■ Directive
Restate the records below exactly. Pictures are not part of the copy.

((

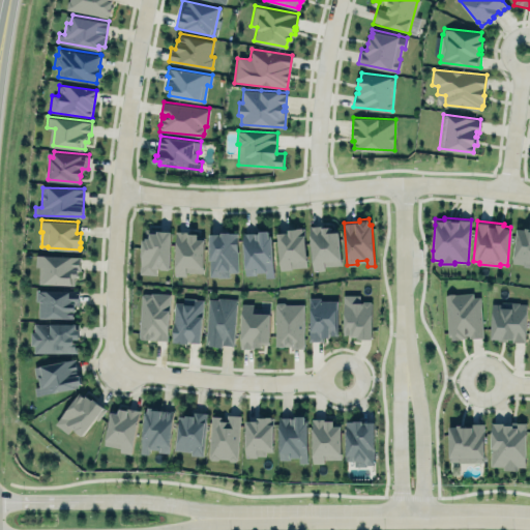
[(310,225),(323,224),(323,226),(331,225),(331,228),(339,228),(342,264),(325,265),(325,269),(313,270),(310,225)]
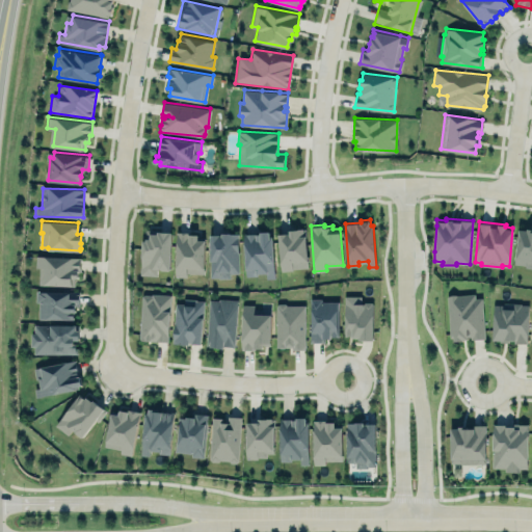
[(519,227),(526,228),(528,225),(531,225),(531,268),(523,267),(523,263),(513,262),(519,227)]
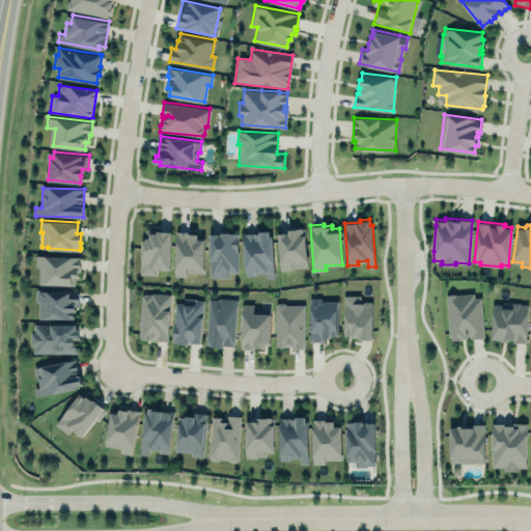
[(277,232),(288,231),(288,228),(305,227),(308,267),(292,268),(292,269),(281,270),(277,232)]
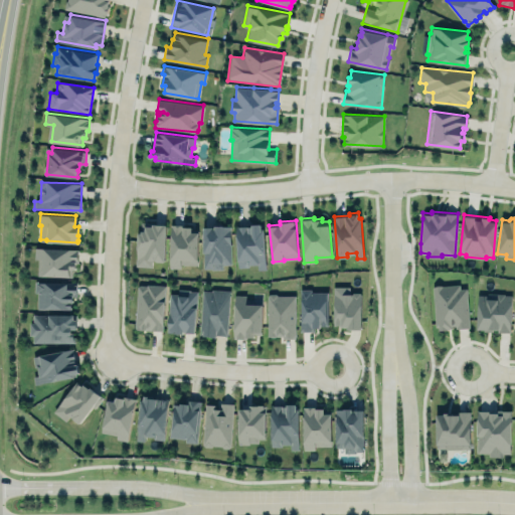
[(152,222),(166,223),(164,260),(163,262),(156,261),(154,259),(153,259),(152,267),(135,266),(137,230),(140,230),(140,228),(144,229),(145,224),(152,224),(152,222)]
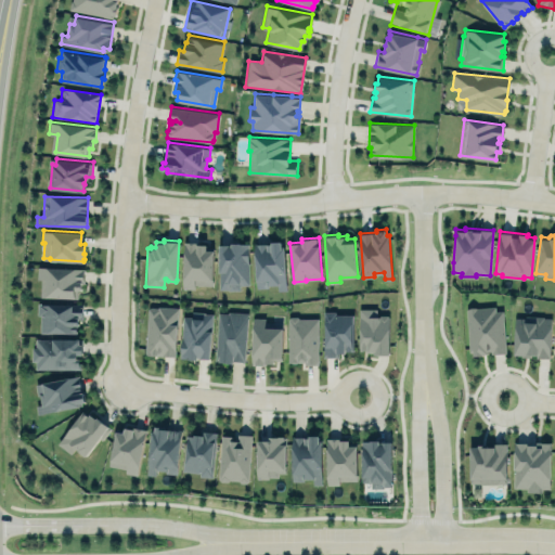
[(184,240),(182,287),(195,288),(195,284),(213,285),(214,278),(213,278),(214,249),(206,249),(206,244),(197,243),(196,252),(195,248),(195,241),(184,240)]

))

■ Solved problem
[(310,225),(323,224),(323,226),(331,225),(331,228),(339,228),(342,264),(325,265),(325,269),(313,270),(310,225)]
[(519,227),(526,228),(528,225),(531,225),(531,268),(523,267),(523,263),(513,262),(519,227)]
[(277,232),(288,231),(288,228),(305,227),(308,267),(292,268),(292,269),(281,270),(277,232)]
[(152,222),(166,223),(164,260),(163,262),(156,261),(154,259),(153,259),(152,267),(135,266),(137,230),(140,230),(140,228),(144,229),(145,224),(152,224),(152,222)]
[(184,240),(182,287),(195,288),(195,284),(213,285),(214,278),(213,278),(214,249),(206,249),(206,244),(197,243),(196,252),(195,248),(195,241),(184,240)]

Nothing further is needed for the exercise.